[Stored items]
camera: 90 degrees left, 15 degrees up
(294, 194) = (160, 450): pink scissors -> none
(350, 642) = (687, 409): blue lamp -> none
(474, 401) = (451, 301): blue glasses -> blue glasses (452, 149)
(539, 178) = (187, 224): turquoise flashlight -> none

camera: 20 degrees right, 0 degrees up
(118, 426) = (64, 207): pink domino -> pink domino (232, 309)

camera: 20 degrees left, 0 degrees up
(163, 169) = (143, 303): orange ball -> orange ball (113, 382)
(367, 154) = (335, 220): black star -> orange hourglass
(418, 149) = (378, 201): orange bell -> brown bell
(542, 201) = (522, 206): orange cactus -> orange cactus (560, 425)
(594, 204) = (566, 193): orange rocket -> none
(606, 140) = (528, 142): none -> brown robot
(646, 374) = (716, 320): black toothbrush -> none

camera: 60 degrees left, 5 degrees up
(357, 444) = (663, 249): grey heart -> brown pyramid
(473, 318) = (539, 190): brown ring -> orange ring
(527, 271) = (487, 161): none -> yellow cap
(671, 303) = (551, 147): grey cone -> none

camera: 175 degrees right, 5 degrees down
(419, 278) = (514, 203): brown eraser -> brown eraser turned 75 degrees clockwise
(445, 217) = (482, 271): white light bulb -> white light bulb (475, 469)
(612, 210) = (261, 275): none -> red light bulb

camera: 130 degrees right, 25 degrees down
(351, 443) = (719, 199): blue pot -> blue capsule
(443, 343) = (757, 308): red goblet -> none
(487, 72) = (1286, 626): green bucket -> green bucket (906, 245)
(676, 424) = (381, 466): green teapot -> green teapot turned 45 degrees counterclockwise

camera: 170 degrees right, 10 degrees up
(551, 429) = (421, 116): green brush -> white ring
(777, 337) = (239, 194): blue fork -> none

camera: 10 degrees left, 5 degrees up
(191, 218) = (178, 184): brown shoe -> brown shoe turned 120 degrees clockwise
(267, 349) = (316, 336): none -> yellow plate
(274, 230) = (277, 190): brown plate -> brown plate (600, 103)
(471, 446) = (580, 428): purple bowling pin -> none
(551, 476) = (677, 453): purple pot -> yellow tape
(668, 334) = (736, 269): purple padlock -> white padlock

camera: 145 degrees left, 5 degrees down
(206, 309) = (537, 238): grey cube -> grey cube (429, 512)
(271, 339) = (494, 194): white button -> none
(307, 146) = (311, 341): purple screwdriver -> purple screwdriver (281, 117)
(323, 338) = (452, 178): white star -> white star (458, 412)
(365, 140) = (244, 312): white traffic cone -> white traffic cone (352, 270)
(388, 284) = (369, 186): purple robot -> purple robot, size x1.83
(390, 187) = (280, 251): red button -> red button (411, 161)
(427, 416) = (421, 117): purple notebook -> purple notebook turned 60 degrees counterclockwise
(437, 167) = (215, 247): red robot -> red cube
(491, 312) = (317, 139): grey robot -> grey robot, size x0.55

• [About this task] For this exercise, repeat exactly the lines of the data above from the one with "camera: 20 degrees right, 0 degrees up" down to the one with "(443, 343) = (757, 308): red goblet -> none", both end lines included.

• [Response]
camera: 20 degrees right, 0 degrees up
(118, 426) = (64, 207): pink domino -> pink domino (232, 309)

camera: 20 degrees left, 0 degrees up
(163, 169) = (143, 303): orange ball -> orange ball (113, 382)
(367, 154) = (335, 220): black star -> orange hourglass
(418, 149) = (378, 201): orange bell -> brown bell
(542, 201) = (522, 206): orange cactus -> orange cactus (560, 425)
(594, 204) = (566, 193): orange rocket -> none
(606, 140) = (528, 142): none -> brown robot
(646, 374) = (716, 320): black toothbrush -> none

camera: 60 degrees left, 5 degrees up
(357, 444) = (663, 249): grey heart -> brown pyramid
(473, 318) = (539, 190): brown ring -> orange ring
(527, 271) = (487, 161): none -> yellow cap
(671, 303) = (551, 147): grey cone -> none

camera: 175 degrees right, 5 degrees down
(419, 278) = (514, 203): brown eraser -> brown eraser turned 75 degrees clockwise
(445, 217) = (482, 271): white light bulb -> white light bulb (475, 469)
(612, 210) = (261, 275): none -> red light bulb

camera: 130 degrees right, 25 degrees down
(351, 443) = (719, 199): blue pot -> blue capsule
(443, 343) = (757, 308): red goblet -> none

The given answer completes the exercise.